### What you have to do
Check every line of the material for the word "orange". Copy those that have it.

START Given information

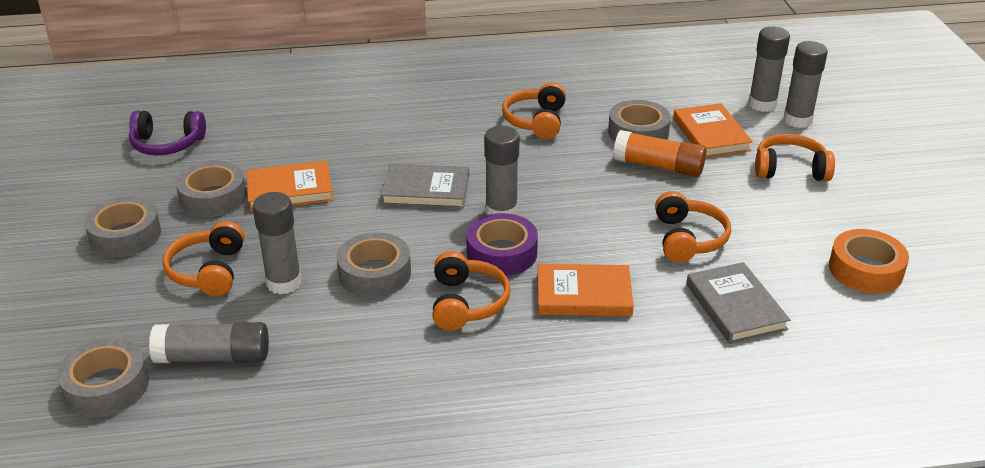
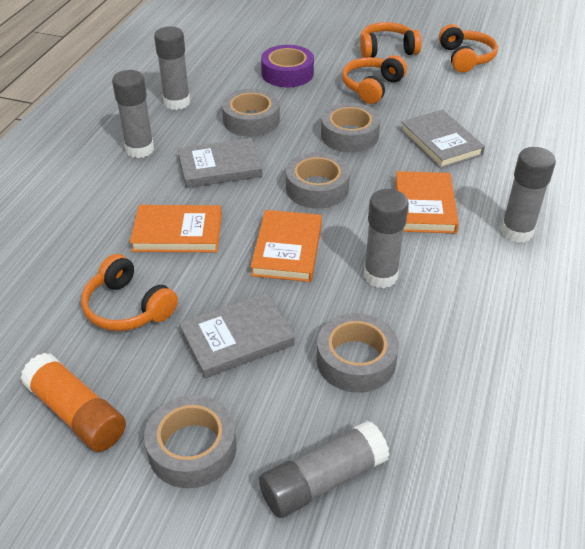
grey book: 2 -> 3
orange headphones: 5 -> 4
orange tape: 1 -> 0
purple headphones: 1 -> 0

END Given information

### Solution to the exercise
orange headphones: 5 -> 4
orange tape: 1 -> 0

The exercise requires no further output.